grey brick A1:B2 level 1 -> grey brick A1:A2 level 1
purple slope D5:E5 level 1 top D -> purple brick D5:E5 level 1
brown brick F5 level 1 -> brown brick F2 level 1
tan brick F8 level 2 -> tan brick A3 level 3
————————
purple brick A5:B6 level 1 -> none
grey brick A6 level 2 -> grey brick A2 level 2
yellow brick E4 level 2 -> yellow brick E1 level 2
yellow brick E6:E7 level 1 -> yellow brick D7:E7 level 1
————————
**Problem details**
Transcribe the records above exactly, beginning at the line that contains "grey brick A1:B2" and ending with the line that contains "tan brick F8 level 2 -> tan brick A3 level 3", both included, and nothing else.

**Result for this exercise**
grey brick A1:B2 level 1 -> grey brick A1:A2 level 1
purple slope D5:E5 level 1 top D -> purple brick D5:E5 level 1
brown brick F5 level 1 -> brown brick F2 level 1
tan brick F8 level 2 -> tan brick A3 level 3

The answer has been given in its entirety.